*任务说明:*
把下面的全部记录一字不差地重新打出来。

部分记录
══════

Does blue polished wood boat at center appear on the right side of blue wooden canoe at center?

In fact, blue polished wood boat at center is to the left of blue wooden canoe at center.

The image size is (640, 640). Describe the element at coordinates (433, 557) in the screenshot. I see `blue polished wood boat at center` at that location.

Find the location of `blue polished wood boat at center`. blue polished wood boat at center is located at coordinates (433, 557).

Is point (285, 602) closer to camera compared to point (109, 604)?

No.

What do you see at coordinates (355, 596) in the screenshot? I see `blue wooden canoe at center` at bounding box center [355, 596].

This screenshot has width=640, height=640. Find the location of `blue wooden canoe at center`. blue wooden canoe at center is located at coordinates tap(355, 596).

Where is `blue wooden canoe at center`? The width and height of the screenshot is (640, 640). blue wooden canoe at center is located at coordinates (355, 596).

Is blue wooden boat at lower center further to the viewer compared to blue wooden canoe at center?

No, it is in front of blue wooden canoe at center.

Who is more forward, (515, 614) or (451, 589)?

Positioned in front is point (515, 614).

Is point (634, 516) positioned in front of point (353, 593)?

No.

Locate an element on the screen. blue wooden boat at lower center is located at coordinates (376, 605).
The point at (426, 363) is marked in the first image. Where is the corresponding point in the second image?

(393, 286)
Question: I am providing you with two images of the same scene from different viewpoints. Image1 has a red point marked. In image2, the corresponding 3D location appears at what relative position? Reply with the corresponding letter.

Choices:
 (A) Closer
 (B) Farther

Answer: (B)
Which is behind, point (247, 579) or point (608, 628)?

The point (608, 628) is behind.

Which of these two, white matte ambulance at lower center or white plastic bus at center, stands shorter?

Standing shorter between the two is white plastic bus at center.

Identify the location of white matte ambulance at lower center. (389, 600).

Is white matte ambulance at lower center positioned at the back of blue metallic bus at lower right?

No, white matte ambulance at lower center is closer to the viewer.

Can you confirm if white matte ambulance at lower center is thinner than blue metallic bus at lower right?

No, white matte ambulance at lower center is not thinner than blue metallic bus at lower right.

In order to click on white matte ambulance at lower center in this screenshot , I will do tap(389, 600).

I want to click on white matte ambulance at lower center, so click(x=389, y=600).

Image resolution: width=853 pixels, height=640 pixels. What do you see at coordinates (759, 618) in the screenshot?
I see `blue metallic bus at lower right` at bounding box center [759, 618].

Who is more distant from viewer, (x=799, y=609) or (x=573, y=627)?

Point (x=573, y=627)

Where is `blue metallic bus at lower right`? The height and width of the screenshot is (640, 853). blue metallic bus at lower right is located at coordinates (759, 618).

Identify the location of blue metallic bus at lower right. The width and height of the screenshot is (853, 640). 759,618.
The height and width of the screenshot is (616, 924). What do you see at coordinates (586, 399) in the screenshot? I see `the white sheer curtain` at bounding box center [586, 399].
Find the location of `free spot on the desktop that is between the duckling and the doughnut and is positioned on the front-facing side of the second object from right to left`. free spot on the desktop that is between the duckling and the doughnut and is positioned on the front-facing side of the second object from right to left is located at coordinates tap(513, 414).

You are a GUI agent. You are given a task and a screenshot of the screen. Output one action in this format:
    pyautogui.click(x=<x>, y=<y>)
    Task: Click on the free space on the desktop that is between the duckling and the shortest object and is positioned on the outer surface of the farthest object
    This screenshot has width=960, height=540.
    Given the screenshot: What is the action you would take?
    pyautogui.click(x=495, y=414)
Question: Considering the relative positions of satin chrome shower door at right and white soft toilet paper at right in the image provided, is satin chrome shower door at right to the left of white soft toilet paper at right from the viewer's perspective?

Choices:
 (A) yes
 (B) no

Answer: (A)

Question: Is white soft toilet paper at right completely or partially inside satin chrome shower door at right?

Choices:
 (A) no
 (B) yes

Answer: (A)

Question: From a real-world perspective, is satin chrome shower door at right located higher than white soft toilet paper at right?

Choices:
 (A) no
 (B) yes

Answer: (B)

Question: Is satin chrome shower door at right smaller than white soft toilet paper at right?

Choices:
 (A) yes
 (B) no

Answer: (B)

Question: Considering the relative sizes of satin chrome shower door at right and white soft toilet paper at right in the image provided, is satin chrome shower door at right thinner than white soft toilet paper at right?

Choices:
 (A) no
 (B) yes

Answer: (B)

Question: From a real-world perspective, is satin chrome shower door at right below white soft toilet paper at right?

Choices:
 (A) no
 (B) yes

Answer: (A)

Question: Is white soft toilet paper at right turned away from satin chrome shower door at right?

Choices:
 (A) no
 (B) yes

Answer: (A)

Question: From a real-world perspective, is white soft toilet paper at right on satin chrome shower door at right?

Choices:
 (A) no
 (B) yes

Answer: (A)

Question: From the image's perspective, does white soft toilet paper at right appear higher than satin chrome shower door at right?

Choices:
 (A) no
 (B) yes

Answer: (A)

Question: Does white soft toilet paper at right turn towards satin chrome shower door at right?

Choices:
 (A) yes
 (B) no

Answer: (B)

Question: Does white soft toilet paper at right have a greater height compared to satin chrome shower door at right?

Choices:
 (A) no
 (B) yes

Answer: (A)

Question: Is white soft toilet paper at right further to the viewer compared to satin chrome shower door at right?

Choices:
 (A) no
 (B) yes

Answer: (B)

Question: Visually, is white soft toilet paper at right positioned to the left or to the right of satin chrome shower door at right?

══════

*练习答案:*
Does blue polished wood boat at center appear on the right side of blue wooden canoe at center?

In fact, blue polished wood boat at center is to the left of blue wooden canoe at center.

The image size is (640, 640). Describe the element at coordinates (433, 557) in the screenshot. I see `blue polished wood boat at center` at that location.

Find the location of `blue polished wood boat at center`. blue polished wood boat at center is located at coordinates (433, 557).

Is point (285, 602) closer to camera compared to point (109, 604)?

No.

What do you see at coordinates (355, 596) in the screenshot? I see `blue wooden canoe at center` at bounding box center [355, 596].

This screenshot has width=640, height=640. Find the location of `blue wooden canoe at center`. blue wooden canoe at center is located at coordinates tap(355, 596).

Where is `blue wooden canoe at center`? The width and height of the screenshot is (640, 640). blue wooden canoe at center is located at coordinates (355, 596).

Is blue wooden boat at lower center further to the viewer compared to blue wooden canoe at center?

No, it is in front of blue wooden canoe at center.

Who is more forward, (515, 614) or (451, 589)?

Positioned in front is point (515, 614).

Is point (634, 516) positioned in front of point (353, 593)?

No.

Locate an element on the screen. blue wooden boat at lower center is located at coordinates (376, 605).
The point at (426, 363) is marked in the first image. Where is the corresponding point in the second image?

(393, 286)
Question: I am providing you with two images of the same scene from different viewpoints. Image1 has a red point marked. In image2, the corresponding 3D location appears at what relative position? Reply with the corresponding letter.

Choices:
 (A) Closer
 (B) Farther

Answer: (B)
Which is behind, point (247, 579) or point (608, 628)?

The point (608, 628) is behind.

Which of these two, white matte ambulance at lower center or white plastic bus at center, stands shorter?

Standing shorter between the two is white plastic bus at center.

Identify the location of white matte ambulance at lower center. (389, 600).

Is white matte ambulance at lower center positioned at the back of blue metallic bus at lower right?

No, white matte ambulance at lower center is closer to the viewer.

Can you confirm if white matte ambulance at lower center is thinner than blue metallic bus at lower right?

No, white matte ambulance at lower center is not thinner than blue metallic bus at lower right.

In order to click on white matte ambulance at lower center in this screenshot , I will do tap(389, 600).

I want to click on white matte ambulance at lower center, so click(x=389, y=600).

Image resolution: width=853 pixels, height=640 pixels. What do you see at coordinates (759, 618) in the screenshot?
I see `blue metallic bus at lower right` at bounding box center [759, 618].

Who is more distant from viewer, (x=799, y=609) or (x=573, y=627)?

Point (x=573, y=627)

Where is `blue metallic bus at lower right`? The height and width of the screenshot is (640, 853). blue metallic bus at lower right is located at coordinates (759, 618).

Identify the location of blue metallic bus at lower right. The width and height of the screenshot is (853, 640). 759,618.
The height and width of the screenshot is (616, 924). What do you see at coordinates (586, 399) in the screenshot? I see `the white sheer curtain` at bounding box center [586, 399].
Find the location of `free spot on the desktop that is between the duckling and the doughnut and is positioned on the front-facing side of the second object from right to left`. free spot on the desktop that is between the duckling and the doughnut and is positioned on the front-facing side of the second object from right to left is located at coordinates tap(513, 414).

You are a GUI agent. You are given a task and a screenshot of the screen. Output one action in this format:
    pyautogui.click(x=<x>, y=<y>)
    Task: Click on the free space on the desktop that is between the duckling and the shortest object and is positioned on the outer surface of the farthest object
    This screenshot has width=960, height=540.
    Given the screenshot: What is the action you would take?
    pyautogui.click(x=495, y=414)
Question: Considering the relative positions of satin chrome shower door at right and white soft toilet paper at right in the image provided, is satin chrome shower door at right to the left of white soft toilet paper at right from the viewer's perspective?

Choices:
 (A) yes
 (B) no

Answer: (A)

Question: Is white soft toilet paper at right completely or partially inside satin chrome shower door at right?

Choices:
 (A) no
 (B) yes

Answer: (A)

Question: From a real-world perspective, is satin chrome shower door at right located higher than white soft toilet paper at right?

Choices:
 (A) no
 (B) yes

Answer: (B)

Question: Is satin chrome shower door at right smaller than white soft toilet paper at right?

Choices:
 (A) yes
 (B) no

Answer: (B)

Question: Considering the relative sizes of satin chrome shower door at right and white soft toilet paper at right in the image provided, is satin chrome shower door at right thinner than white soft toilet paper at right?

Choices:
 (A) no
 (B) yes

Answer: (B)

Question: From a real-world perspective, is satin chrome shower door at right below white soft toilet paper at right?

Choices:
 (A) no
 (B) yes

Answer: (A)

Question: Is white soft toilet paper at right turned away from satin chrome shower door at right?

Choices:
 (A) no
 (B) yes

Answer: (A)

Question: From a real-world perspective, is white soft toilet paper at right on satin chrome shower door at right?

Choices:
 (A) no
 (B) yes

Answer: (A)

Question: From the image's perspective, does white soft toilet paper at right appear higher than satin chrome shower door at right?

Choices:
 (A) no
 (B) yes

Answer: (A)

Question: Does white soft toilet paper at right turn towards satin chrome shower door at right?

Choices:
 (A) yes
 (B) no

Answer: (B)

Question: Does white soft toilet paper at right have a greater height compared to satin chrome shower door at right?

Choices:
 (A) no
 (B) yes

Answer: (A)

Question: Is white soft toilet paper at right further to the viewer compared to satin chrome shower door at right?

Choices:
 (A) no
 (B) yes

Answer: (B)

Question: Visually, is white soft toilet paper at right positioned to the left or to the right of satin chrome shower door at right?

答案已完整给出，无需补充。